• **Exercise goal**
Transcribe each line of the records below exactly, excluding any embedded images.

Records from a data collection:
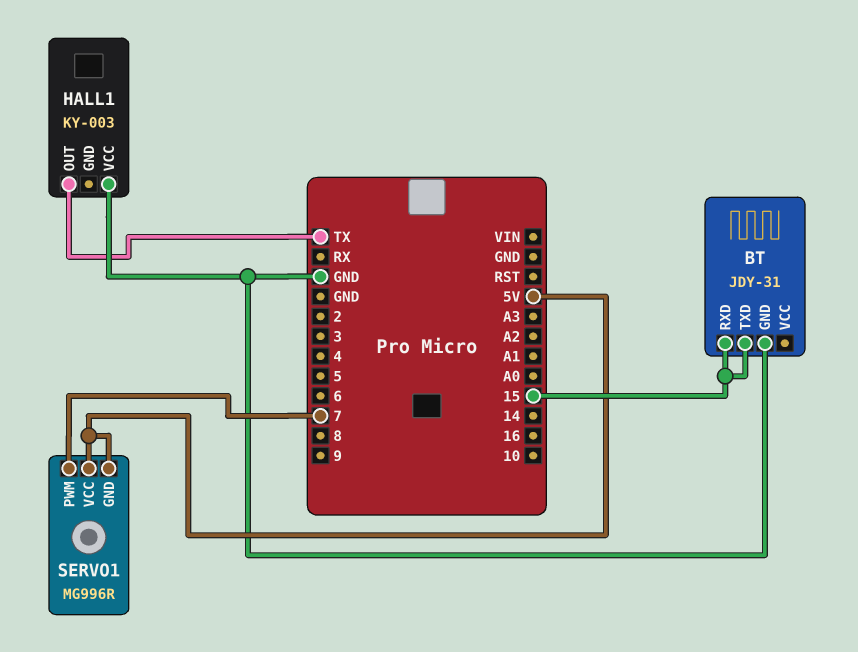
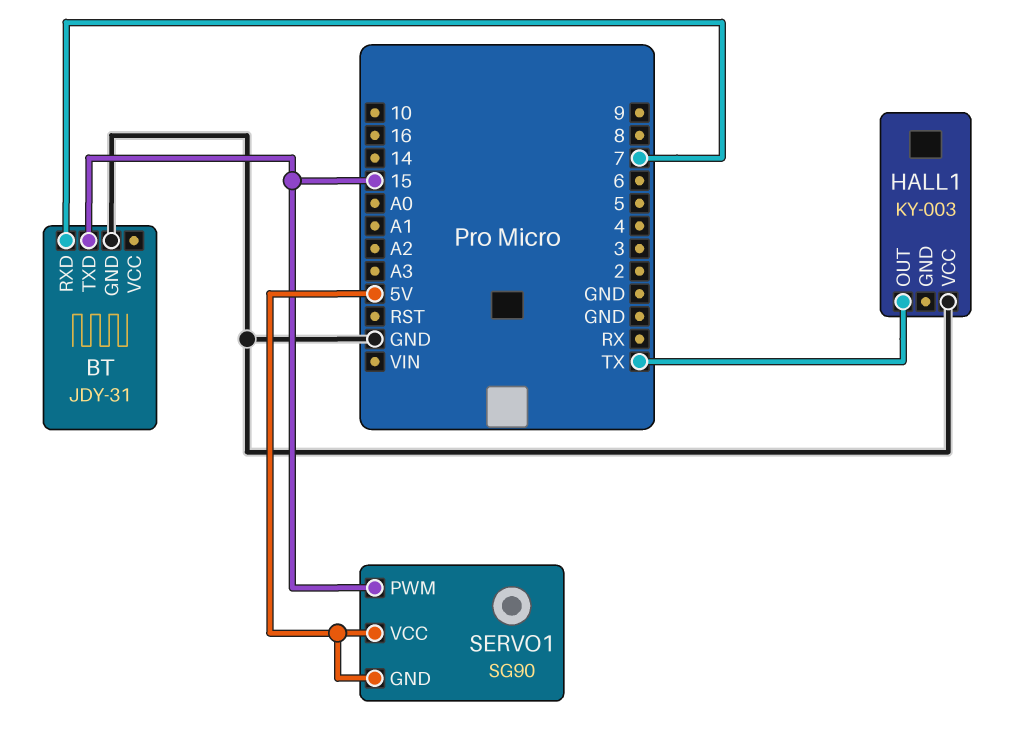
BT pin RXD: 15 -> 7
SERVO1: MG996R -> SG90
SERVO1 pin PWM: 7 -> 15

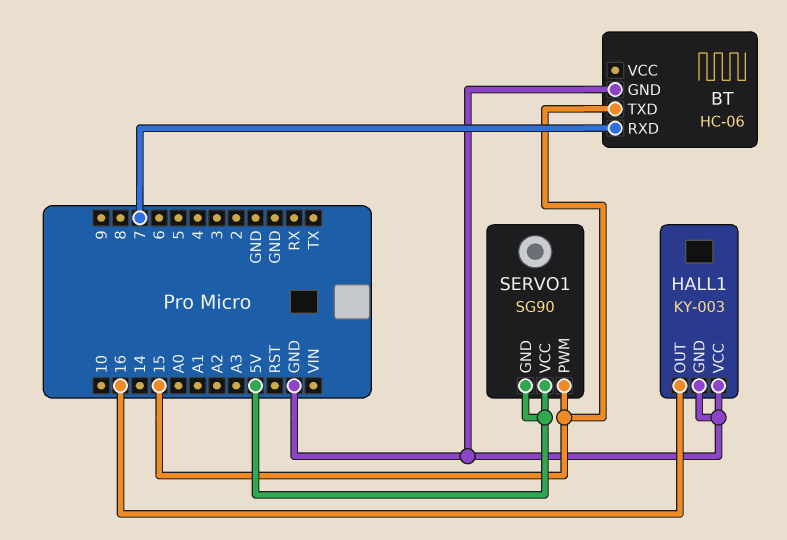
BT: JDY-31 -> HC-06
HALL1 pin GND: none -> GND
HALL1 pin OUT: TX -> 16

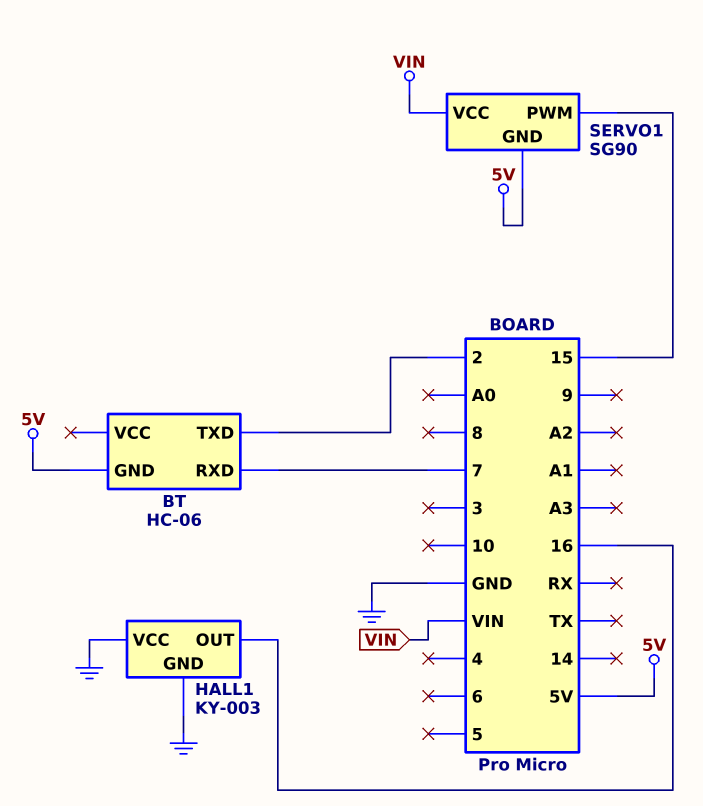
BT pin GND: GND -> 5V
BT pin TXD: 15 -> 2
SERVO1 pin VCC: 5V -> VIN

• **Reply to the exercise**
BT pin RXD: 15 -> 7
SERVO1: MG996R -> SG90
SERVO1 pin PWM: 7 -> 15

BT: JDY-31 -> HC-06
HALL1 pin GND: none -> GND
HALL1 pin OUT: TX -> 16

BT pin GND: GND -> 5V
BT pin TXD: 15 -> 2
SERVO1 pin VCC: 5V -> VIN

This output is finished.